PROBLEM DESCRIPTION |
Return the following data exactly, with all pictures left out.

START SOURCE DATA

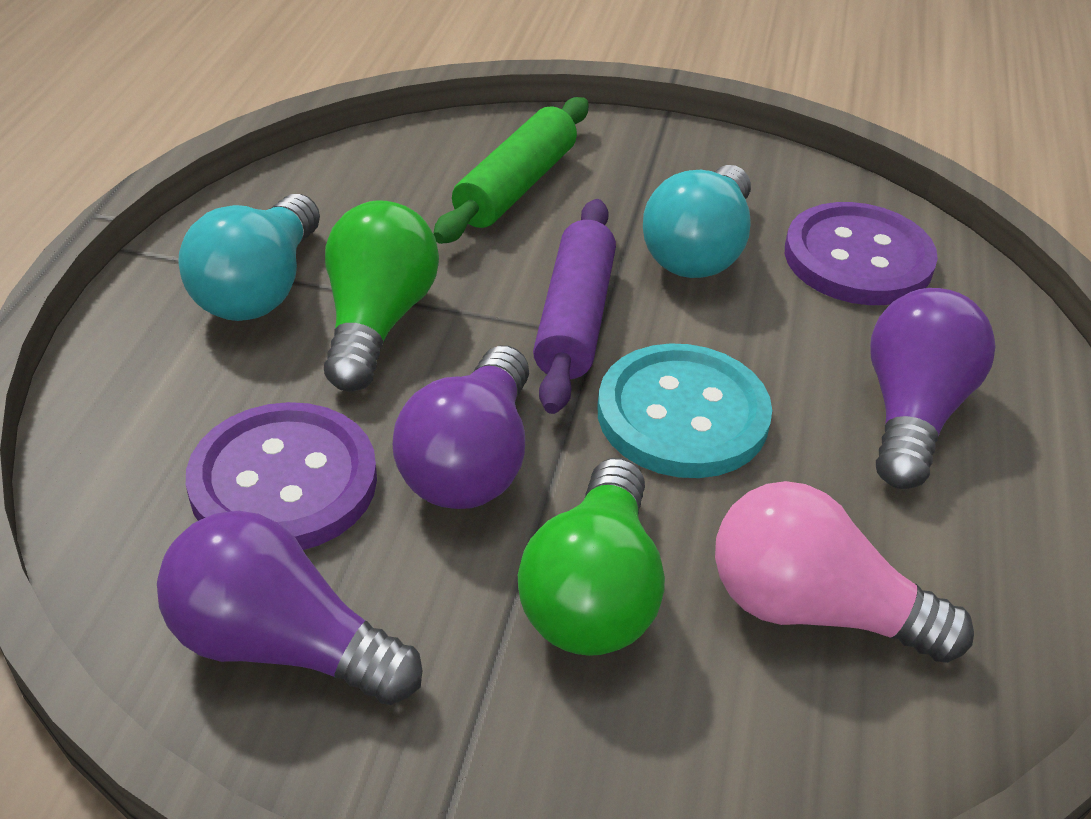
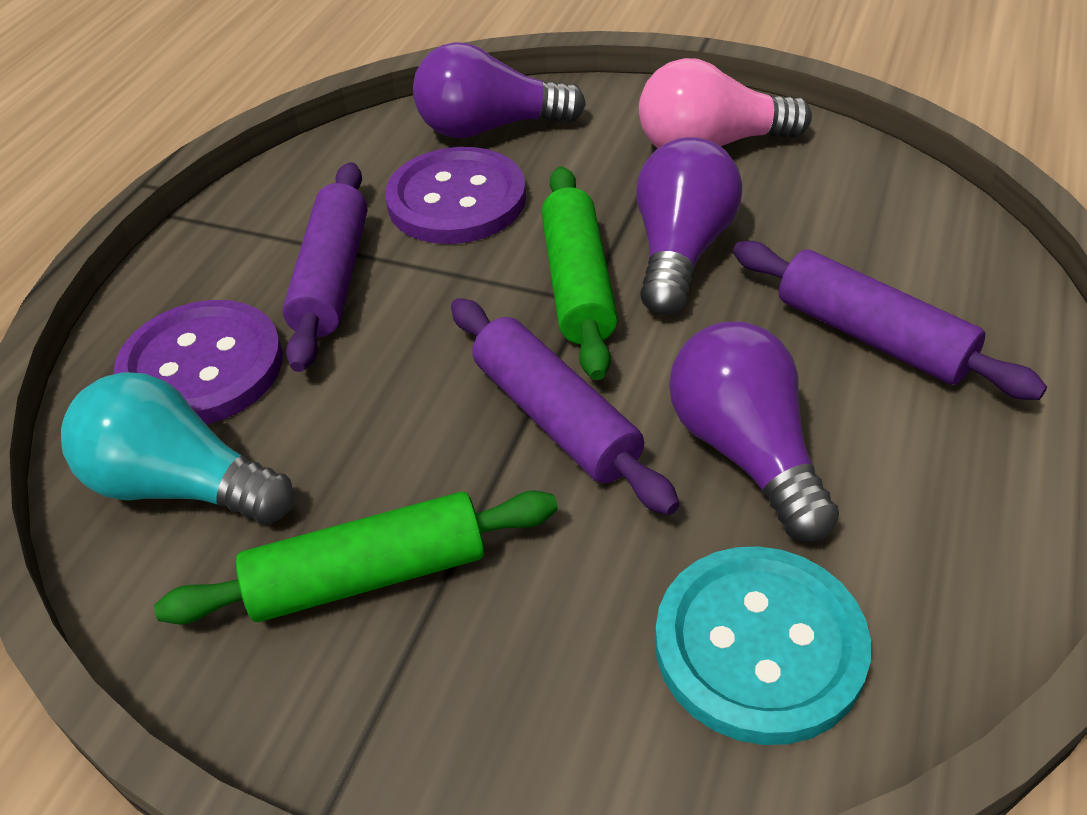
green light bulb: 2 -> 0
green rolling pin: 1 -> 2
purple rolling pin: 1 -> 3
turquoise light bulb: 2 -> 1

END SOURCE DATA

EXERCISE RESULT |
green light bulb: 2 -> 0
green rolling pin: 1 -> 2
purple rolling pin: 1 -> 3
turquoise light bulb: 2 -> 1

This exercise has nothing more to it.